(Object tracking records)
'''
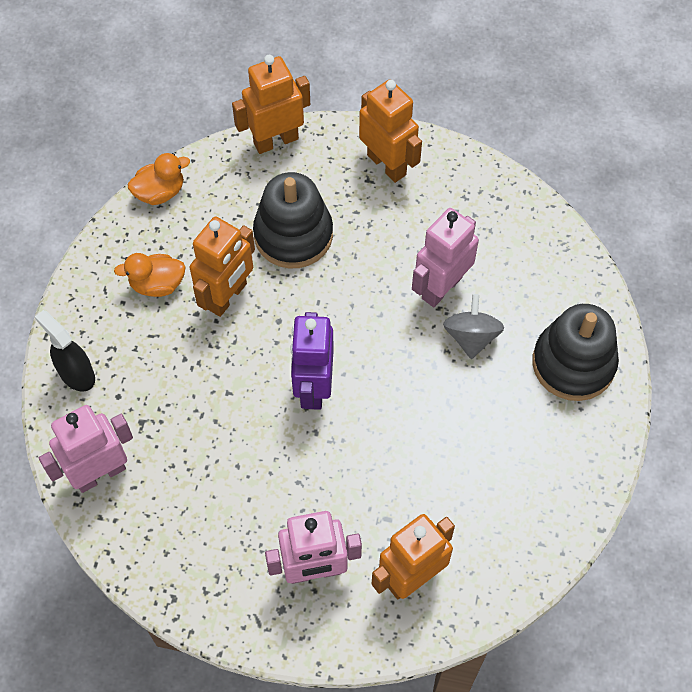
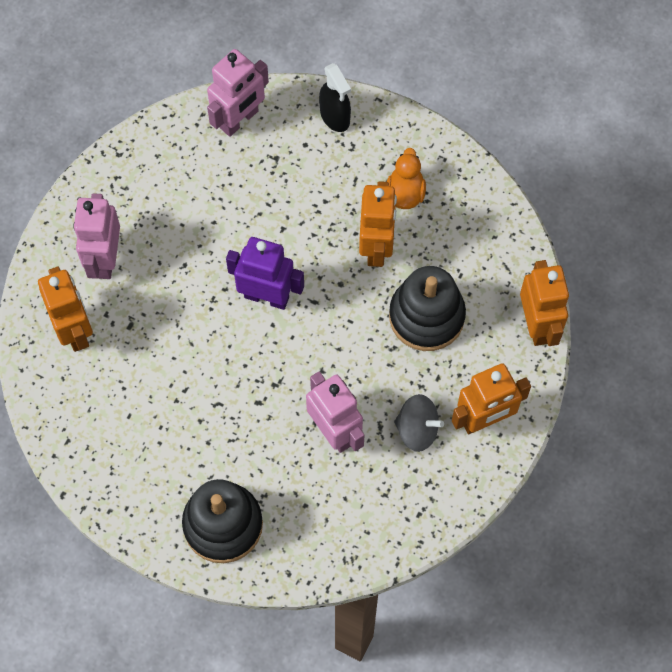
camera: 105 degrees right, 5 degrees up
(76, 374) = (335, 117): black spray bottle -> black spray bottle turned 90 degrees clockwise
(100, 473) = (239, 120): pink robot -> pink robot turned 60 degrees clockwise
(160, 192) = (503, 213): orange duck -> none
(227, 296) = (376, 247): orange robot -> orange robot turned 135 degrees counterclockwise
(471, 337) = (276, 442): grey spinning top -> grey spinning top (417, 429)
'''
An exact reprint of every record is required, with the pictures omitted.

## Exercise response
camera: 105 degrees right, 5 degrees up
(76, 374) = (335, 117): black spray bottle -> black spray bottle turned 90 degrees clockwise
(100, 473) = (239, 120): pink robot -> pink robot turned 60 degrees clockwise
(160, 192) = (503, 213): orange duck -> none
(227, 296) = (376, 247): orange robot -> orange robot turned 135 degrees counterclockwise
(471, 337) = (276, 442): grey spinning top -> grey spinning top (417, 429)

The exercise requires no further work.